Output the span of lines from the one that contains "(364, 186) = (529, 138): blue" through the end of the records, inclusive, exactly as written and free of pictures.

(Object matching data)
/---
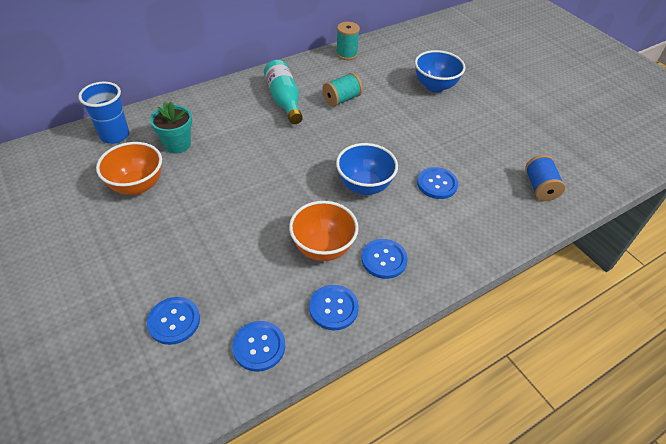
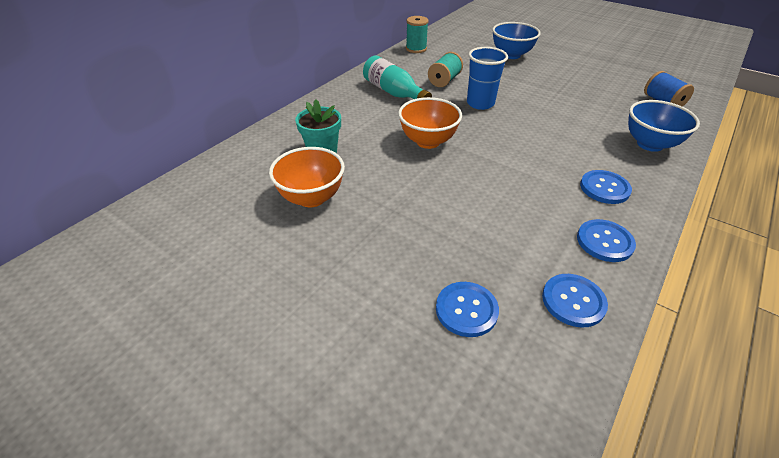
camera: 20 degrees left, 5 degrees down
(115, 135) = (247, 161): blue cup -> blue cup (480, 103)
(323, 248) = (544, 196): orange bowl -> orange bowl (428, 141)
(364, 186) = (529, 138): blue bowl -> blue bowl (649, 144)
(437, 184) = (585, 120): blue button -> none

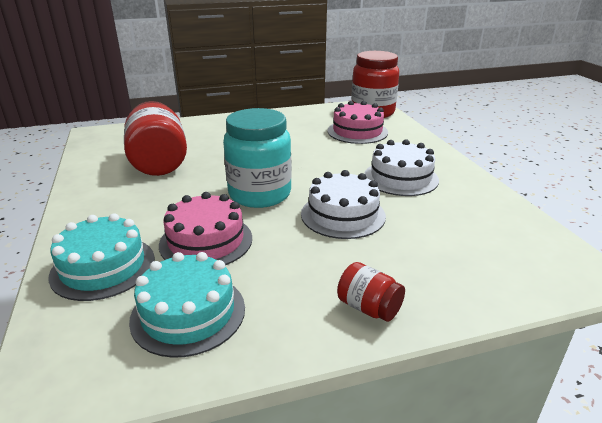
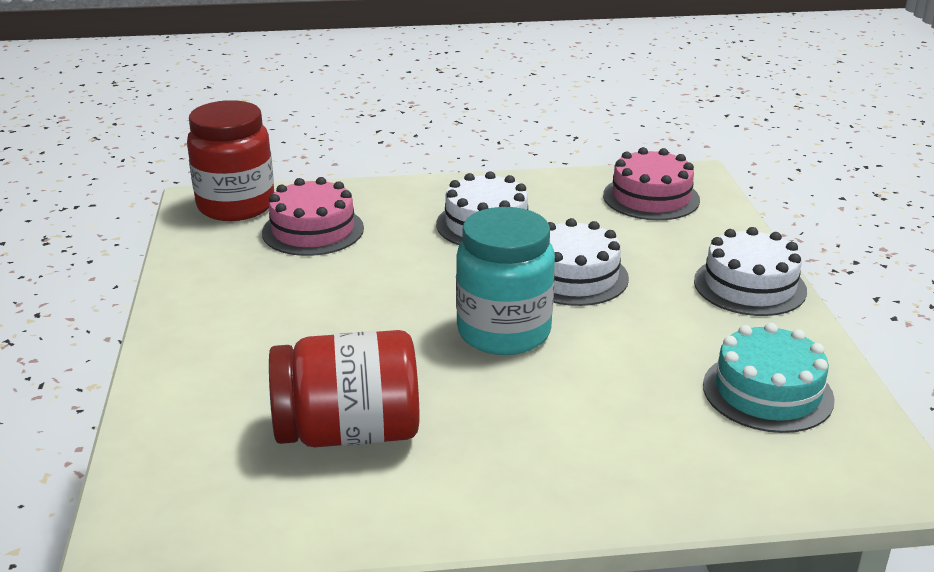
camera: 80 degrees left, 0 degrees up
(103, 267) = (681, 464): turquoise cake -> none
(206, 241) = (624, 380): pink cake -> pink cake (651, 197)
(368, 308) = (749, 286): red jar -> white cake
\---
**TASK SOLUTION**
(364, 186) = (529, 138): blue bowl -> blue bowl (649, 144)
(437, 184) = (585, 120): blue button -> none

camera: 80 degrees left, 0 degrees up
(103, 267) = (681, 464): turquoise cake -> none
(206, 241) = (624, 380): pink cake -> pink cake (651, 197)
(368, 308) = (749, 286): red jar -> white cake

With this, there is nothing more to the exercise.